Work task -
Only the words of the entries are wanted, repeated exactly and without images.

───── Supplied information

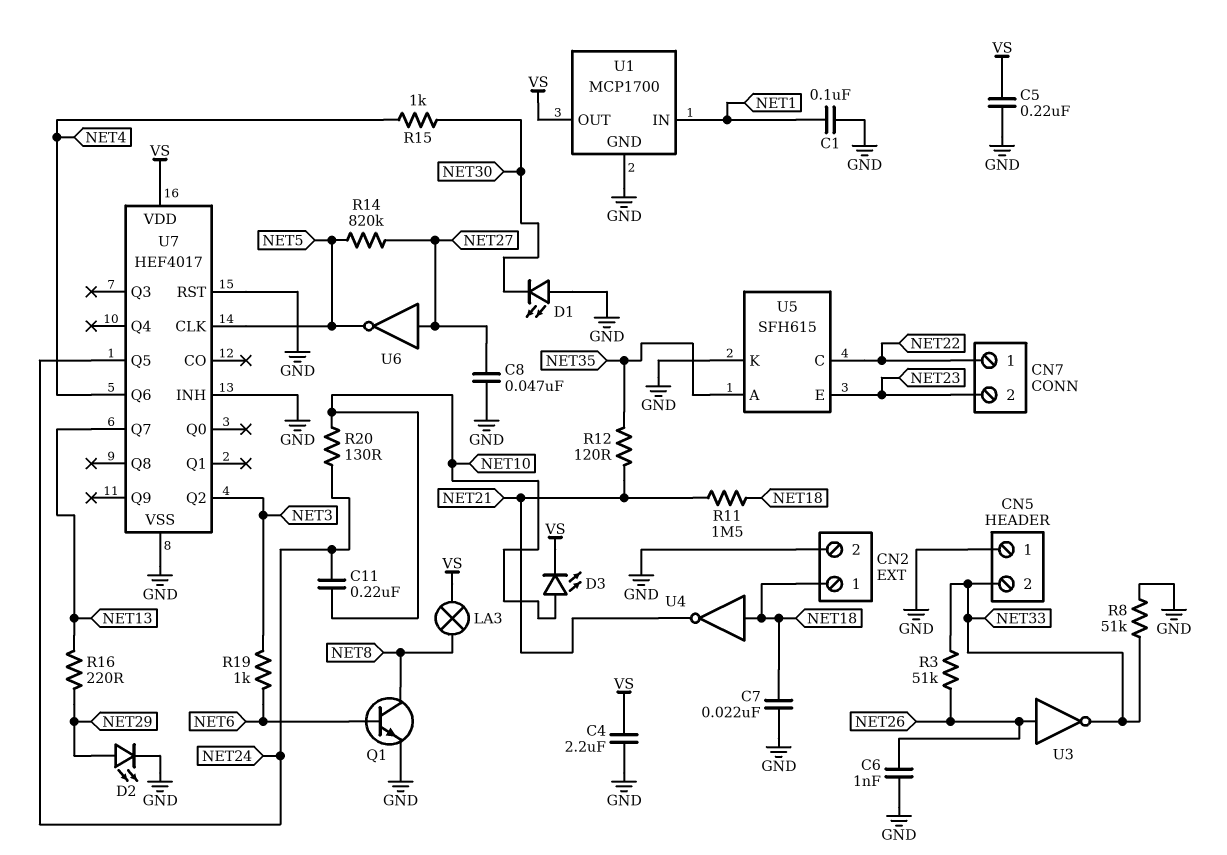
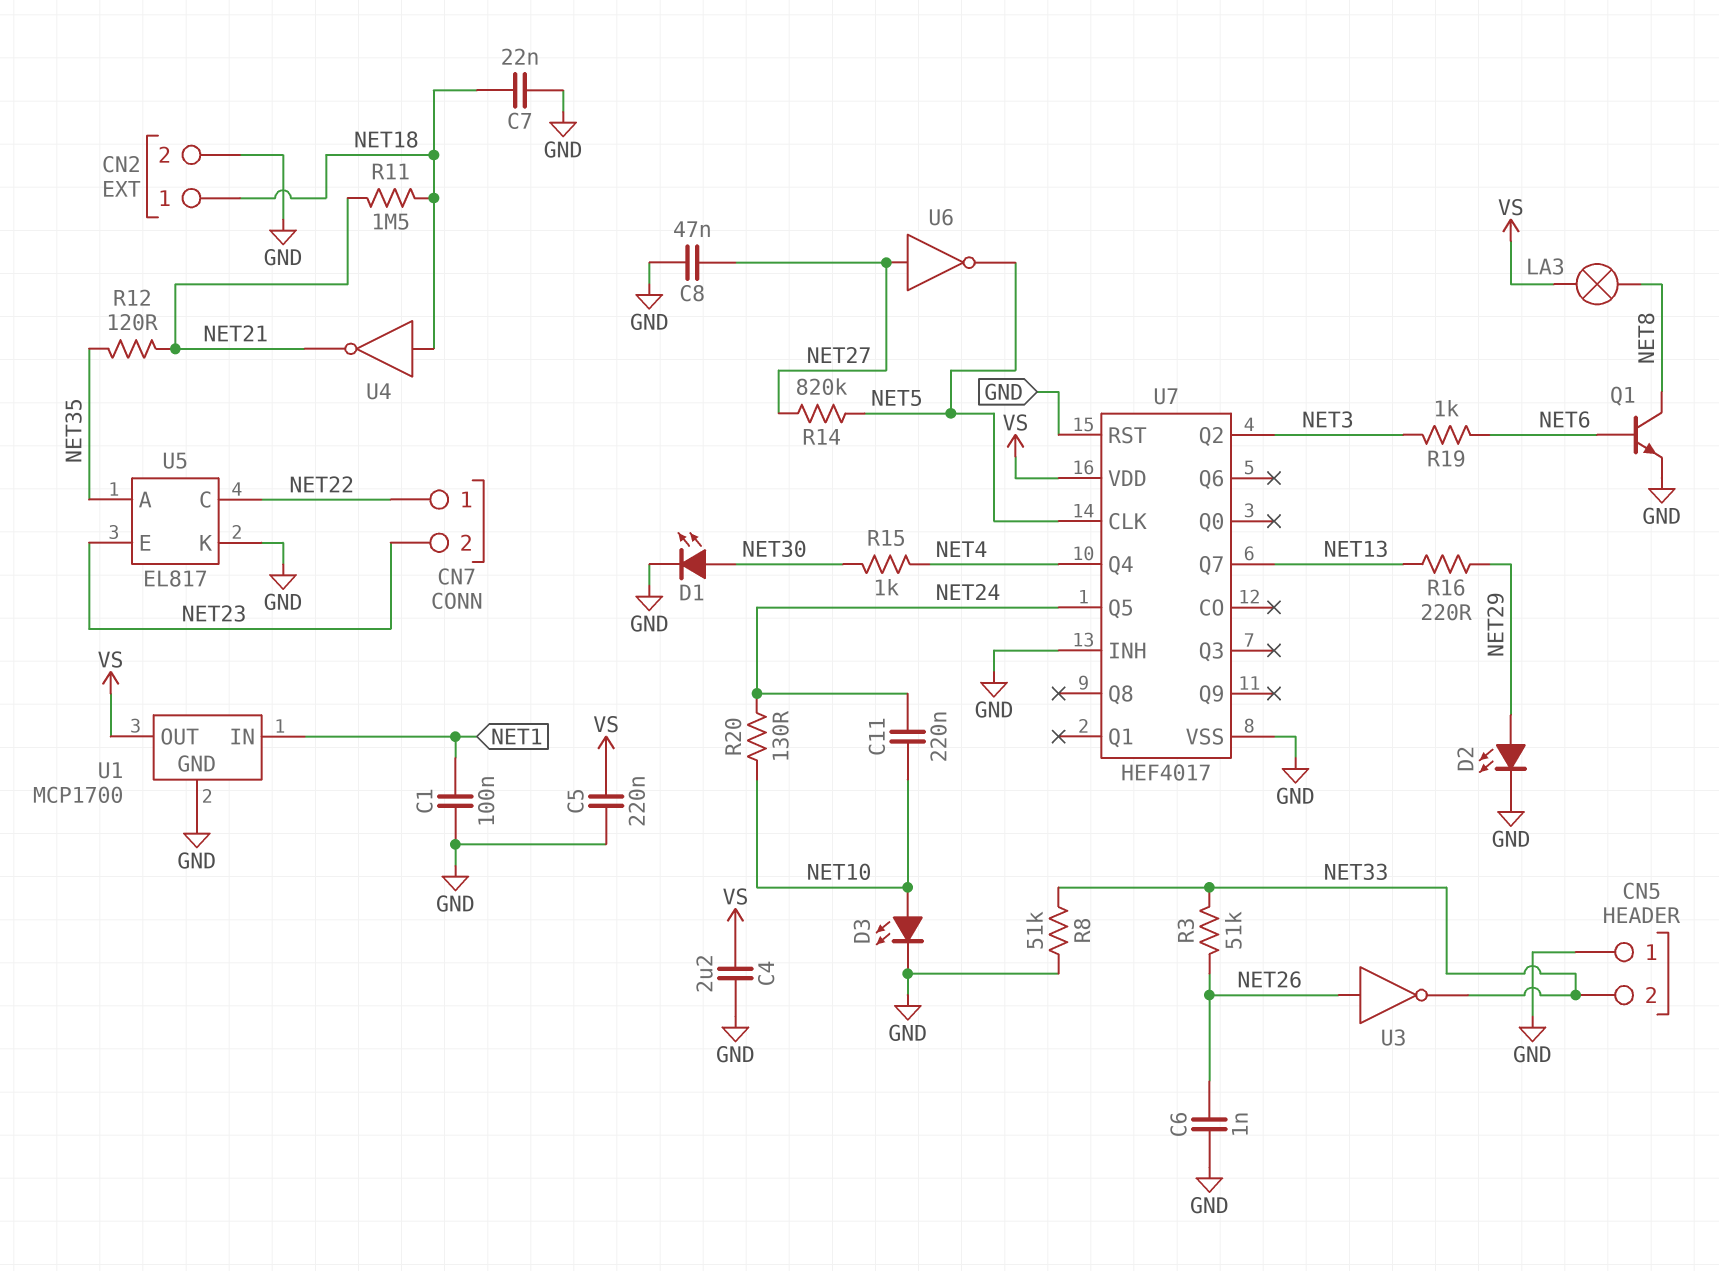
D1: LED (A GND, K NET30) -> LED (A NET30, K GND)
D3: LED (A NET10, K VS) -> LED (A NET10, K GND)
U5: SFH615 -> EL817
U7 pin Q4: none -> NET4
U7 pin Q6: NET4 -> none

──────────

Task response -
D1: LED (A GND, K NET30) -> LED (A NET30, K GND)
D3: LED (A NET10, K VS) -> LED (A NET10, K GND)
U5: SFH615 -> EL817
U7 pin Q4: none -> NET4
U7 pin Q6: NET4 -> none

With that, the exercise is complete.